#### Dataset excerpts
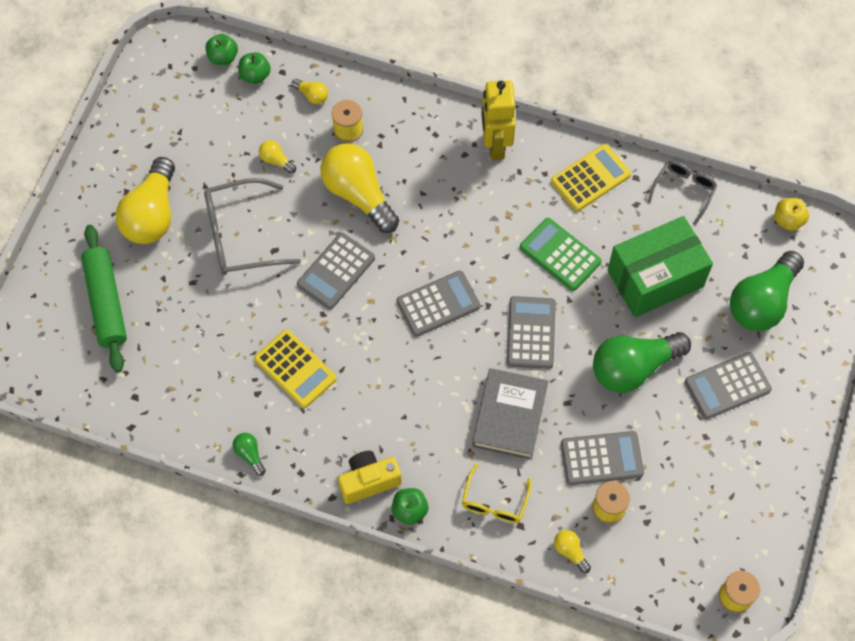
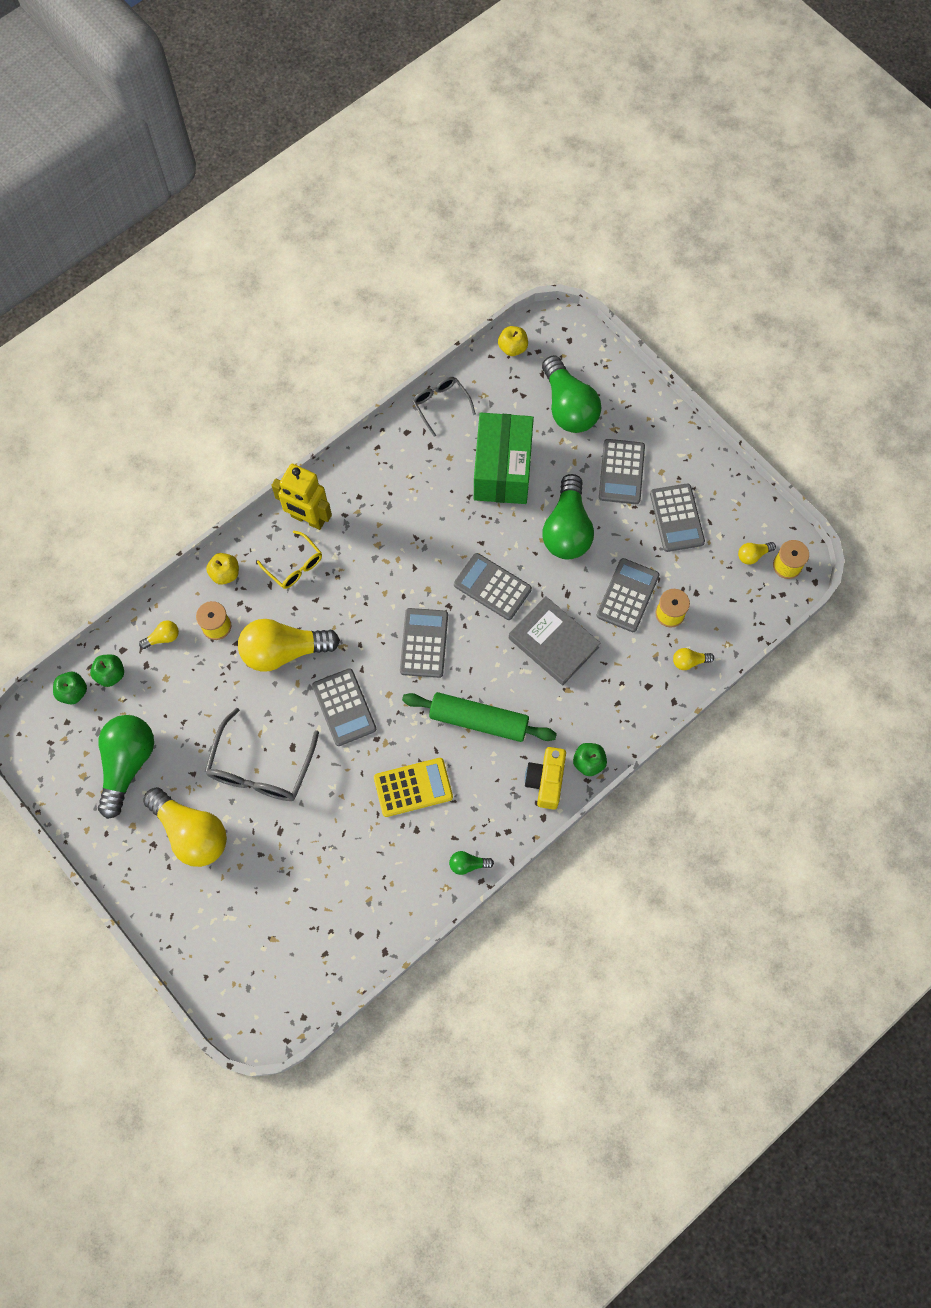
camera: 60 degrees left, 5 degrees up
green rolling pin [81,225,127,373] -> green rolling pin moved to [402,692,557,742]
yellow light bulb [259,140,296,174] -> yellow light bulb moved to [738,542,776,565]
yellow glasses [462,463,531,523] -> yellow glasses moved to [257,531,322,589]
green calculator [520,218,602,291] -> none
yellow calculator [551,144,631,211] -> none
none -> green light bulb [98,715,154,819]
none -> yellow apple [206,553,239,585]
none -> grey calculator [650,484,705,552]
########
#### Dataset excerpts
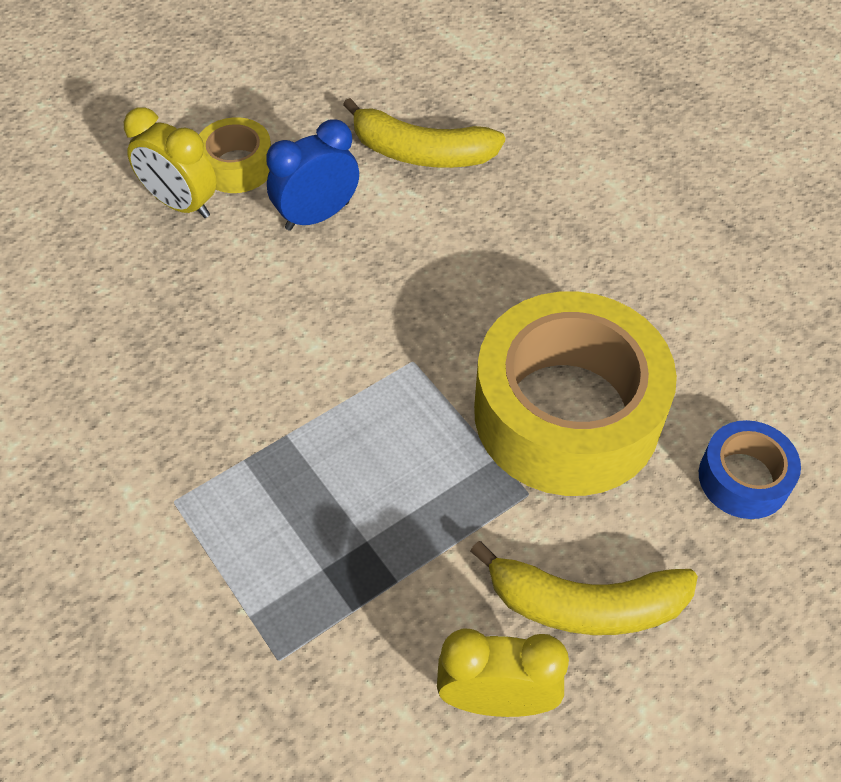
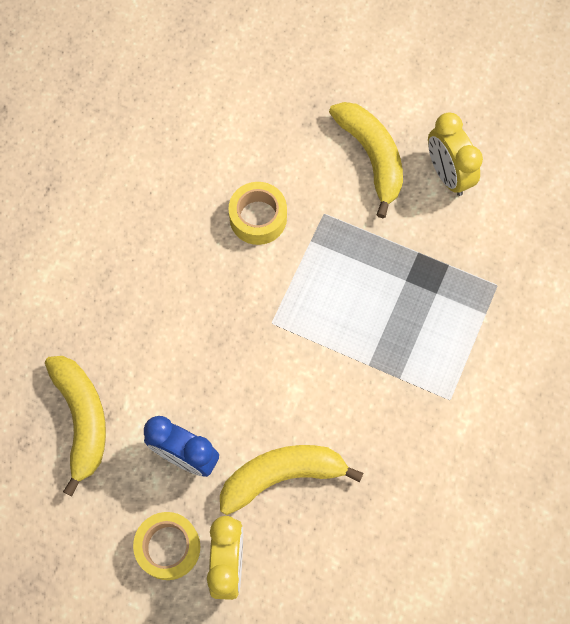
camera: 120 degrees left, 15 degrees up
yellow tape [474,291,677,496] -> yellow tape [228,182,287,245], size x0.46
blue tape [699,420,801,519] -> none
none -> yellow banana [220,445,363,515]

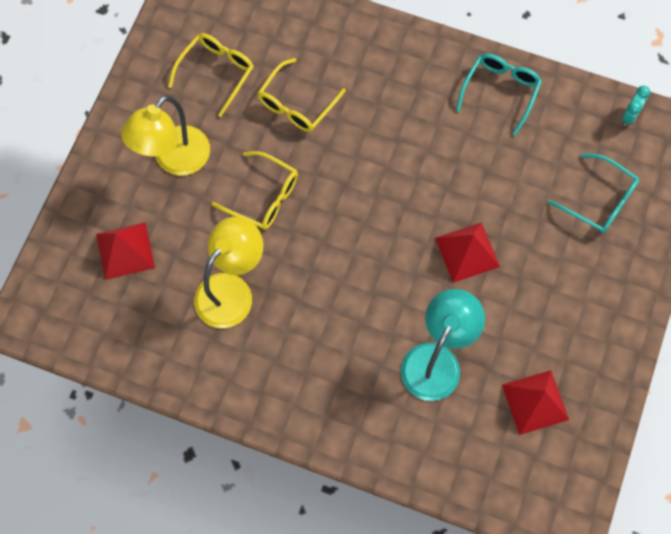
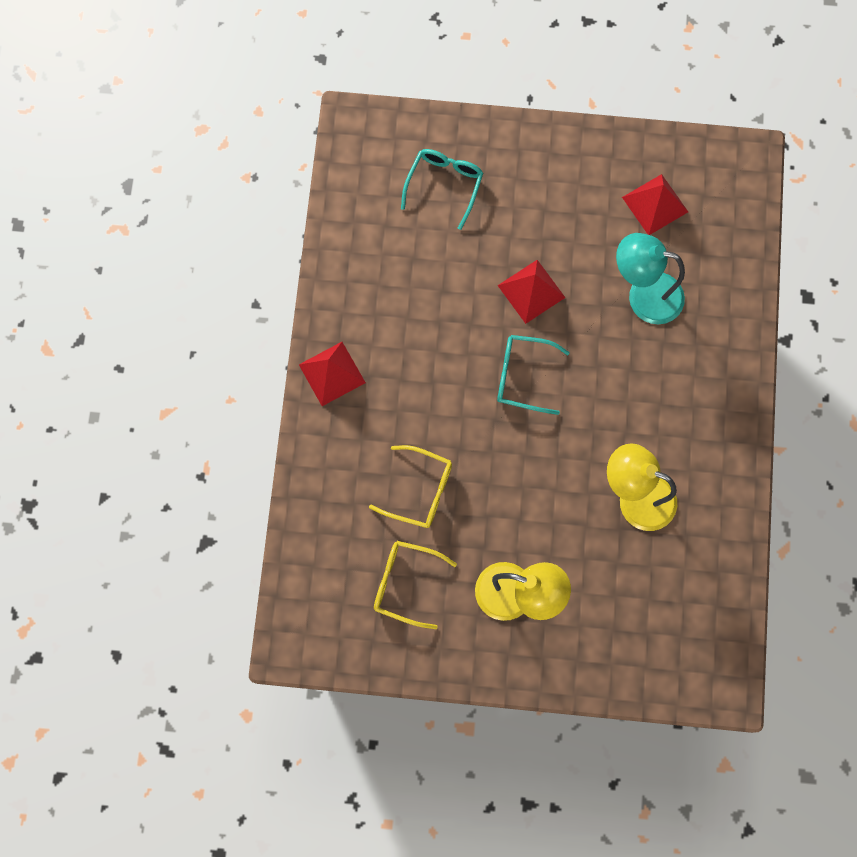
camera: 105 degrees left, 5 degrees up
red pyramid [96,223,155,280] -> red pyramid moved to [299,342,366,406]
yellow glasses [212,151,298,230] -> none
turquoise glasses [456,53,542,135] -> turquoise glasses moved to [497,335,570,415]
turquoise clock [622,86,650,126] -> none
########
§ Exercise
Taking the entries above, write out exactly each line from the one holding "yellow glasses [212,151,298,230] -> none" to the one holding "turquoise clock [622,86,650,126] -> none", both included, and stop there.

§ Answer box
yellow glasses [212,151,298,230] -> none
turquoise glasses [456,53,542,135] -> turquoise glasses moved to [497,335,570,415]
turquoise clock [622,86,650,126] -> none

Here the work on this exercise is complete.